• EXERCISE
The listing below holds a line with "LINE2 pin AO: A1 -> A4" and a later line with "LINE2: KY-033 -> TCRT5000". Write out those two lines and every line between them, exactly, and nothing else.
- Opening Delimiter -
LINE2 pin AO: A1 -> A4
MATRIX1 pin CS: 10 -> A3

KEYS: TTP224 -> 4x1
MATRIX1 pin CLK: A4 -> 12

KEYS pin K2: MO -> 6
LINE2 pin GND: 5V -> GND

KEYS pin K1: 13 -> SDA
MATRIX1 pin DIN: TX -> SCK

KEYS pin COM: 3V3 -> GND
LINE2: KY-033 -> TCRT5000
- Closing Delimiter -
- Opening Delimiter -
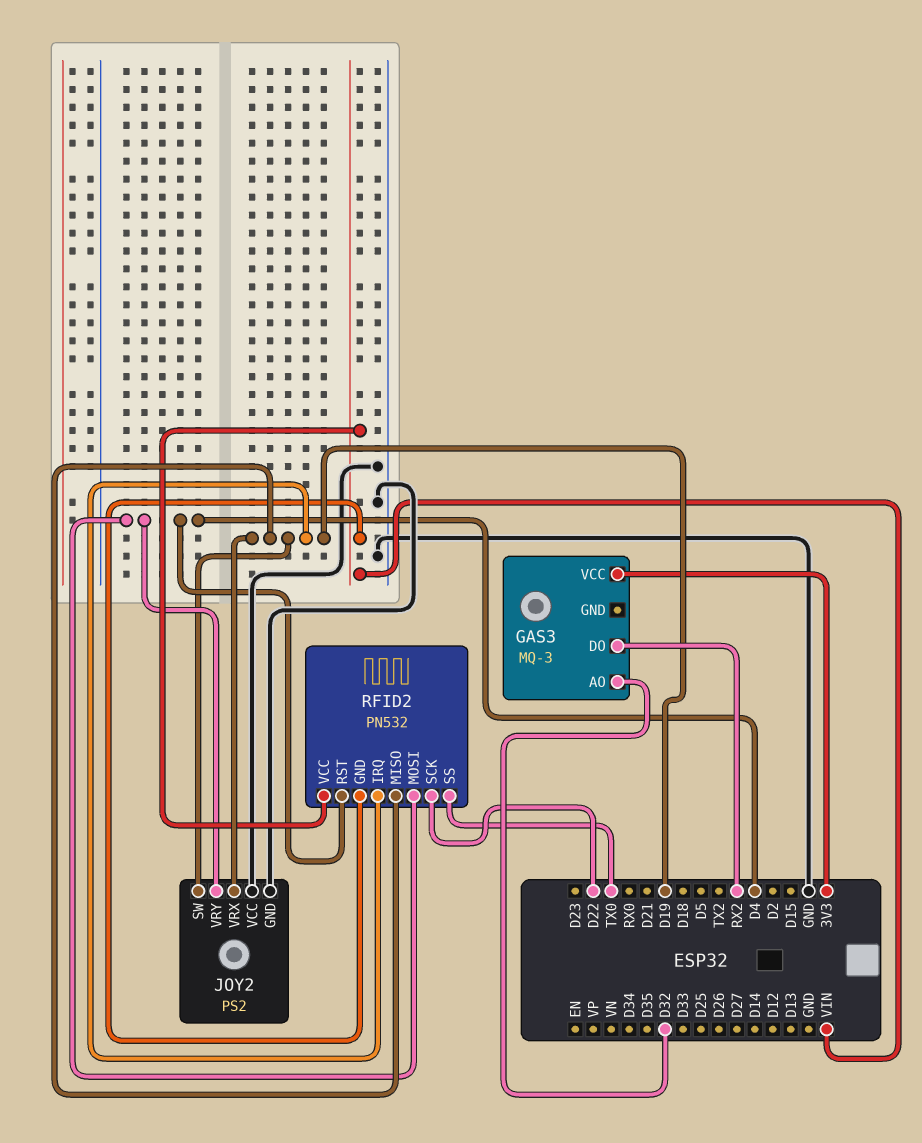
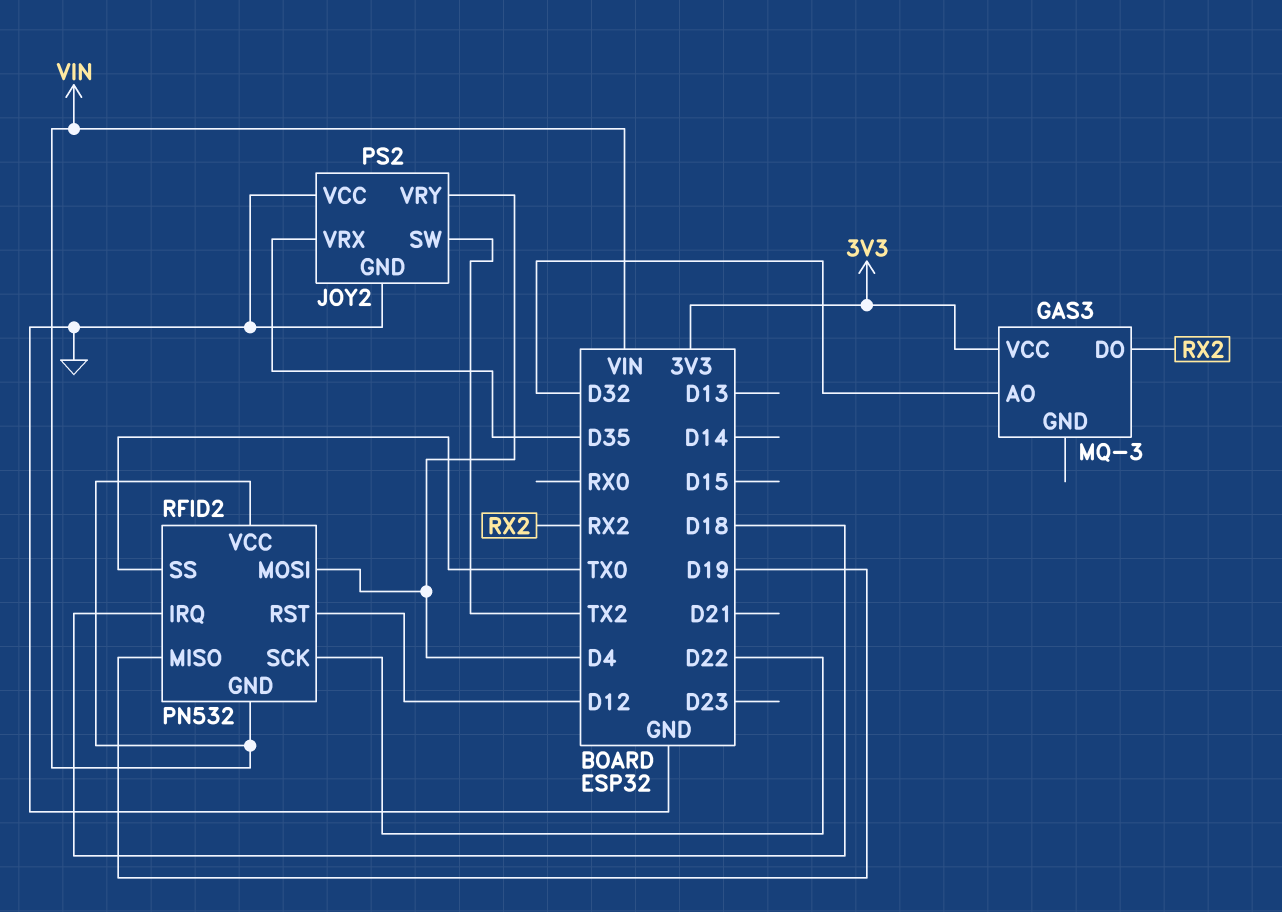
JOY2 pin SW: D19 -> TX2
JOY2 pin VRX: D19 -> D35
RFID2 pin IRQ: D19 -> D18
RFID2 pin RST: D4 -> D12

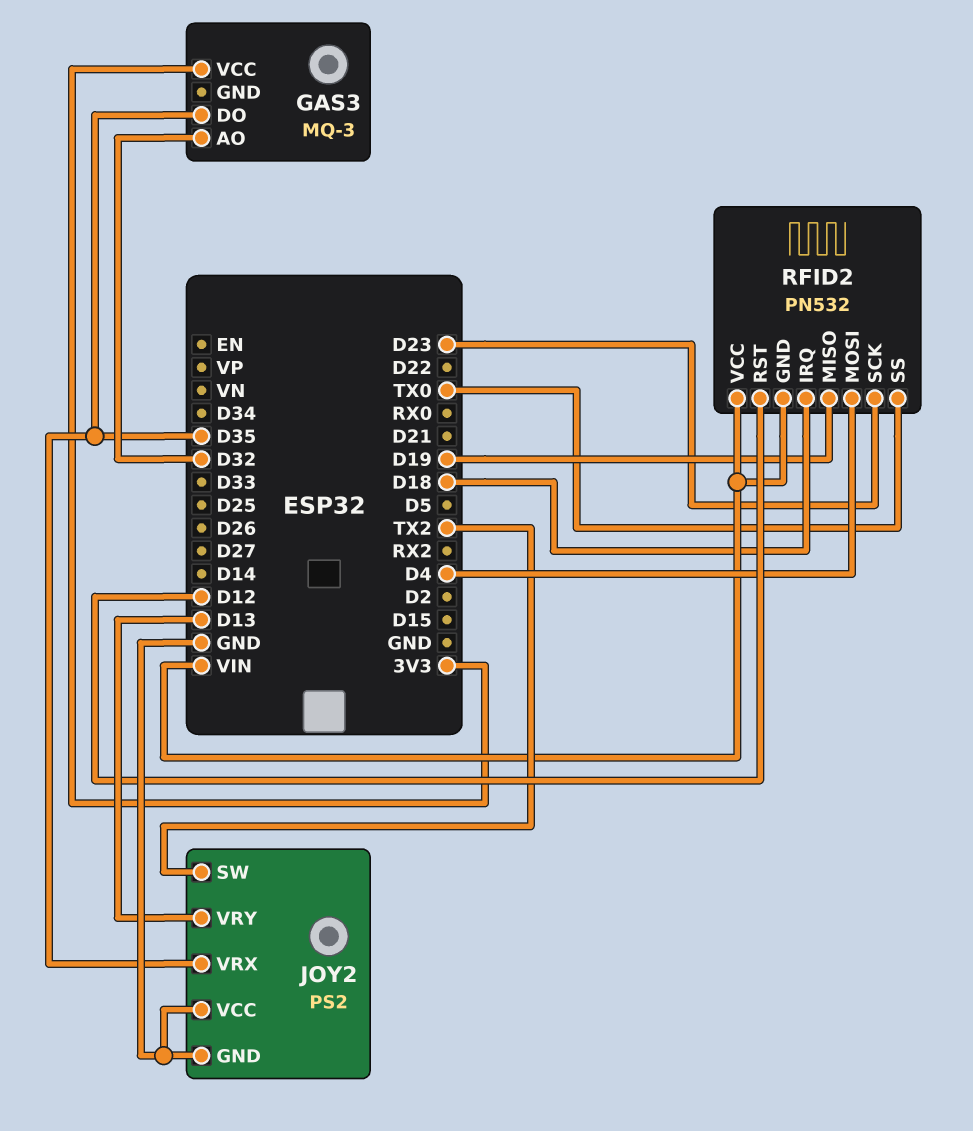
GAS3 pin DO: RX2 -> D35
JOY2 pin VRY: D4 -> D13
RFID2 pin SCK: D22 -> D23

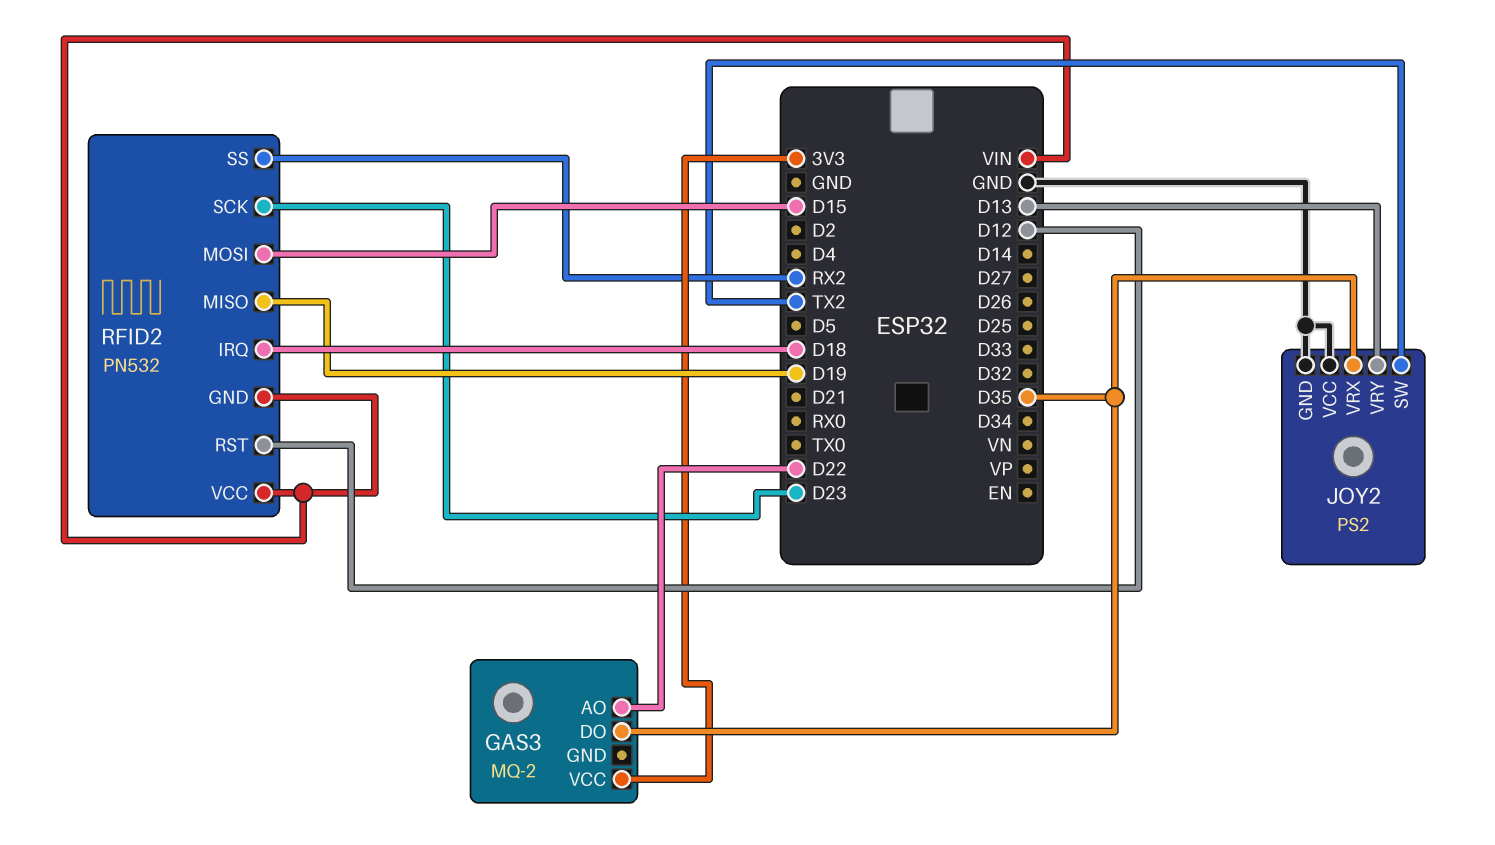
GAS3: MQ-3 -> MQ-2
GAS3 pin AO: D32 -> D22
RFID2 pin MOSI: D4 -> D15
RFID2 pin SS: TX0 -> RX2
- Closing Delimiter -
• SOLVED EXERCISE
LINE2 pin AO: A1 -> A4
MATRIX1 pin CS: 10 -> A3

KEYS: TTP224 -> 4x1
MATRIX1 pin CLK: A4 -> 12

KEYS pin K2: MO -> 6
LINE2 pin GND: 5V -> GND

KEYS pin K1: 13 -> SDA
MATRIX1 pin DIN: TX -> SCK

KEYS pin COM: 3V3 -> GND
LINE2: KY-033 -> TCRT5000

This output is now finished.